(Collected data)
-- Start --

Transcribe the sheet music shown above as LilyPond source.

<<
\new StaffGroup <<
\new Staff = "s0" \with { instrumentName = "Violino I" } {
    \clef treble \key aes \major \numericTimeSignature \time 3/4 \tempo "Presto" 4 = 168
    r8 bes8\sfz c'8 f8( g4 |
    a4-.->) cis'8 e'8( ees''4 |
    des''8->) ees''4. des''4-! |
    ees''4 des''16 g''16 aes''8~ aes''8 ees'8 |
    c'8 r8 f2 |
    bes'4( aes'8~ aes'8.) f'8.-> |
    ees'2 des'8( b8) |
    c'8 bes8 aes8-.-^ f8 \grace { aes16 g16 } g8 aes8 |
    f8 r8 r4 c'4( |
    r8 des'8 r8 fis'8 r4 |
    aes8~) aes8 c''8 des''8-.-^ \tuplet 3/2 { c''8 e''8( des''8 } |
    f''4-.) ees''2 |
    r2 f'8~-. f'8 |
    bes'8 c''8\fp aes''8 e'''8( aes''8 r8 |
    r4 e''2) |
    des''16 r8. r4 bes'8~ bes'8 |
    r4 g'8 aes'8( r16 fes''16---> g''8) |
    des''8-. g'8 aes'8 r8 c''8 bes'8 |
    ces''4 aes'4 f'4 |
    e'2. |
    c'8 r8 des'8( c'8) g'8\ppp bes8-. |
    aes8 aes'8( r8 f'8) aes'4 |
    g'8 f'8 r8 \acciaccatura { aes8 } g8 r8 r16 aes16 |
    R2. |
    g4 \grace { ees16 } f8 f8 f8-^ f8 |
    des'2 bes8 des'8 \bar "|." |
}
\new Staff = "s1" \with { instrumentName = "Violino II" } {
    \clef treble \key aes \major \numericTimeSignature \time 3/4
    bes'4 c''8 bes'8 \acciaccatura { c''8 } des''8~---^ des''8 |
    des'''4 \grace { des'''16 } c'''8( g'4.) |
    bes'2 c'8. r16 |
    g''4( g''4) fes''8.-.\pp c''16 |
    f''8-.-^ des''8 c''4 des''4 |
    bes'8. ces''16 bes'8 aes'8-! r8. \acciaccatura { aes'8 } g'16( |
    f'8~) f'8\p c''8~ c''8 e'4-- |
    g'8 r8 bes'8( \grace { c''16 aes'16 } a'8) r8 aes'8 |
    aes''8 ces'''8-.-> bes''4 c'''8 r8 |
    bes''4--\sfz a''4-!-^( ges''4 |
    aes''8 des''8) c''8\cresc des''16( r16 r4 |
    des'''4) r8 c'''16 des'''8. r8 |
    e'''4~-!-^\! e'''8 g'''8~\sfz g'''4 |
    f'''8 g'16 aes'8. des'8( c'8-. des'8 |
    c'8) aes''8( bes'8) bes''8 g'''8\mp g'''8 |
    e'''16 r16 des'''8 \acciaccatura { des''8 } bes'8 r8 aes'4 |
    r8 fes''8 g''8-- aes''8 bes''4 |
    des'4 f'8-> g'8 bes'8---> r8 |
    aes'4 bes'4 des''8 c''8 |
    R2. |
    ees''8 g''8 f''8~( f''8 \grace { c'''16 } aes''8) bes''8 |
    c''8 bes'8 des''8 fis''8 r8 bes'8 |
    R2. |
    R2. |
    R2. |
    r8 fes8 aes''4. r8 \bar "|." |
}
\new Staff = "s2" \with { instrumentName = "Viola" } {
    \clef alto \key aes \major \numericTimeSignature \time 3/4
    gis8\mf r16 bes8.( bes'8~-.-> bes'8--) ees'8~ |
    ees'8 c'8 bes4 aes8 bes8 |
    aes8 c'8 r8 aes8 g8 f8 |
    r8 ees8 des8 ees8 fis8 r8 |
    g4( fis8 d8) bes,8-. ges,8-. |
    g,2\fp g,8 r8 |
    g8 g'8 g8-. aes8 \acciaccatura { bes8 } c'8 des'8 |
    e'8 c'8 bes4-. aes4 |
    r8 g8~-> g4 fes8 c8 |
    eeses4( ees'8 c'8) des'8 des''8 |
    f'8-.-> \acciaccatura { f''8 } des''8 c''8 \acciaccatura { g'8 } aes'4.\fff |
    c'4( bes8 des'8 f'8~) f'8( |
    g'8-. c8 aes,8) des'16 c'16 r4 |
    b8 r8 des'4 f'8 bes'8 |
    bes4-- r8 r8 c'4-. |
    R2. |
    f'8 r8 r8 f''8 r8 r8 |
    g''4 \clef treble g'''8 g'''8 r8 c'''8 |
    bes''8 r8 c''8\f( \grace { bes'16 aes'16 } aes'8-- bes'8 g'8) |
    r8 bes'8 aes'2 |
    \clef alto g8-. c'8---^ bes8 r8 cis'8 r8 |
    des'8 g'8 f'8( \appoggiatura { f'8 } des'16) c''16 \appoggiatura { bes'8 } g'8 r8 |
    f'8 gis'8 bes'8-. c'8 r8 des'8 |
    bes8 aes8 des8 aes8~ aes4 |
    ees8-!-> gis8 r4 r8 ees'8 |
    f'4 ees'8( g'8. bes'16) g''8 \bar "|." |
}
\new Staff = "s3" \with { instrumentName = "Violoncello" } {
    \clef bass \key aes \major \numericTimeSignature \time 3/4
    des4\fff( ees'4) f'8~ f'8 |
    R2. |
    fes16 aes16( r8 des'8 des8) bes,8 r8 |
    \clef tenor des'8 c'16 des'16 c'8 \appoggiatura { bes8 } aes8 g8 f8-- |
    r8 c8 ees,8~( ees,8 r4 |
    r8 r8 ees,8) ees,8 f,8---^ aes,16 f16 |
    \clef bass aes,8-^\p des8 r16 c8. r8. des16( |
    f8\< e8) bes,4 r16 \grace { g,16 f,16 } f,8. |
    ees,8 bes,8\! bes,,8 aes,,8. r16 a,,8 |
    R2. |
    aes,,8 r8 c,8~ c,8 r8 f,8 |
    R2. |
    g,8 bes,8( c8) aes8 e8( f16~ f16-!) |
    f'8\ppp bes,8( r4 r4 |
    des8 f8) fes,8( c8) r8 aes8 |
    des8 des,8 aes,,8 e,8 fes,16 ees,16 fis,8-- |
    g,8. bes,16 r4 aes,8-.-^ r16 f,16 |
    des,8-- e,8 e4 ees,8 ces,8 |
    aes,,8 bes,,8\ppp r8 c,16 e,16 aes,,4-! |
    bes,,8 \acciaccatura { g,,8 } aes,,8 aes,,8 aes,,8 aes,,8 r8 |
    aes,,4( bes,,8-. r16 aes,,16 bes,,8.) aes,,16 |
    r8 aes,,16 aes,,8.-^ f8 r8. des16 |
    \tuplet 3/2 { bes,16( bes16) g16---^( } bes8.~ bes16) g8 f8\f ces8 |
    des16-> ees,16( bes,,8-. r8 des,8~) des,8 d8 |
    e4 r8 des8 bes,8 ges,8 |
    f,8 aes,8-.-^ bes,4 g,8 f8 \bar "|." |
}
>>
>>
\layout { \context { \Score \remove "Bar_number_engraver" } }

-- End --

- [DIRECTIONS FOR THIS TASK] Pick out each line in the records that contains the string "numericTimeSignature", matching case exactly.

- [THE COMPLETED TASK]
    \clef treble \key aes \major \numericTimeSignature \time 3/4 \tempo "Presto" 4 = 168
    \clef treble \key aes \major \numericTimeSignature \time 3/4
    \clef alto \key aes \major \numericTimeSignature \time 3/4
    \clef bass \key aes \major \numericTimeSignature \time 3/4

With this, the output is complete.